* **What this task involves**
Write the records out once more, exactly as they appear below.

Stored dataset items:
========================
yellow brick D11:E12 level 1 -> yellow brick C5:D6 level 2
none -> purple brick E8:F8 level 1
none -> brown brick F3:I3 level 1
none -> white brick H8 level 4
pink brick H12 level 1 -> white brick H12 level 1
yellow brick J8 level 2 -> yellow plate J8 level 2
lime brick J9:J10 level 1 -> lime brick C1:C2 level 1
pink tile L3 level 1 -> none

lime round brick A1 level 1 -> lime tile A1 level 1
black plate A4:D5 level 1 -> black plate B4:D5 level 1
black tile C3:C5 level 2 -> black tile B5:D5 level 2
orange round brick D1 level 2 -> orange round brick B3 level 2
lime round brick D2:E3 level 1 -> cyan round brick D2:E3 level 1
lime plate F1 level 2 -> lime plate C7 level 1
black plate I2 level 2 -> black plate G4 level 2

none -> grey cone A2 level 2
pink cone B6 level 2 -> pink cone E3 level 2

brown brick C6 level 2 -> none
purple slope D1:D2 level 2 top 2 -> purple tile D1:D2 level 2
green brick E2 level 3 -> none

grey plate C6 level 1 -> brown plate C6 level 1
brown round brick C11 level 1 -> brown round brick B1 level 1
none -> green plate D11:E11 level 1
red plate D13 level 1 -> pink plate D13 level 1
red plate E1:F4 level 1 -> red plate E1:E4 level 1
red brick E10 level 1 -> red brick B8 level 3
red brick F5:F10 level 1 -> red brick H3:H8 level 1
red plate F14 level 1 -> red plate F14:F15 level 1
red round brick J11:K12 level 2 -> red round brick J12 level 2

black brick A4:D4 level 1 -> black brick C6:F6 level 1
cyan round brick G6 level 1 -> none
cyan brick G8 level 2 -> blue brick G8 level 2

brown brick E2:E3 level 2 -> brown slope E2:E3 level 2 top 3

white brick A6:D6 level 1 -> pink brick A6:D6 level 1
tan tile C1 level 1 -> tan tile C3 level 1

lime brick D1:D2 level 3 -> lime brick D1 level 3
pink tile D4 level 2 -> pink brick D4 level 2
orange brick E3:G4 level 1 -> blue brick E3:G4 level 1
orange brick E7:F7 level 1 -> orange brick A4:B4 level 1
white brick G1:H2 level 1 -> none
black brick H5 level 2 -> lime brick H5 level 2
========================
* **Response to this exercise**
yellow brick D11:E12 level 1 -> yellow brick C5:D6 level 2
none -> purple brick E8:F8 level 1
none -> brown brick F3:I3 level 1
none -> white brick H8 level 4
pink brick H12 level 1 -> white brick H12 level 1
yellow brick J8 level 2 -> yellow plate J8 level 2
lime brick J9:J10 level 1 -> lime brick C1:C2 level 1
pink tile L3 level 1 -> none

lime round brick A1 level 1 -> lime tile A1 level 1
black plate A4:D5 level 1 -> black plate B4:D5 level 1
black tile C3:C5 level 2 -> black tile B5:D5 level 2
orange round brick D1 level 2 -> orange round brick B3 level 2
lime round brick D2:E3 level 1 -> cyan round brick D2:E3 level 1
lime plate F1 level 2 -> lime plate C7 level 1
black plate I2 level 2 -> black plate G4 level 2

none -> grey cone A2 level 2
pink cone B6 level 2 -> pink cone E3 level 2

brown brick C6 level 2 -> none
purple slope D1:D2 level 2 top 2 -> purple tile D1:D2 level 2
green brick E2 level 3 -> none

grey plate C6 level 1 -> brown plate C6 level 1
brown round brick C11 level 1 -> brown round brick B1 level 1
none -> green plate D11:E11 level 1
red plate D13 level 1 -> pink plate D13 level 1
red plate E1:F4 level 1 -> red plate E1:E4 level 1
red brick E10 level 1 -> red brick B8 level 3
red brick F5:F10 level 1 -> red brick H3:H8 level 1
red plate F14 level 1 -> red plate F14:F15 level 1
red round brick J11:K12 level 2 -> red round brick J12 level 2

black brick A4:D4 level 1 -> black brick C6:F6 level 1
cyan round brick G6 level 1 -> none
cyan brick G8 level 2 -> blue brick G8 level 2

brown brick E2:E3 level 2 -> brown slope E2:E3 level 2 top 3

white brick A6:D6 level 1 -> pink brick A6:D6 level 1
tan tile C1 level 1 -> tan tile C3 level 1

lime brick D1:D2 level 3 -> lime brick D1 level 3
pink tile D4 level 2 -> pink brick D4 level 2
orange brick E3:G4 level 1 -> blue brick E3:G4 level 1
orange brick E7:F7 level 1 -> orange brick A4:B4 level 1
white brick G1:H2 level 1 -> none
black brick H5 level 2 -> lime brick H5 level 2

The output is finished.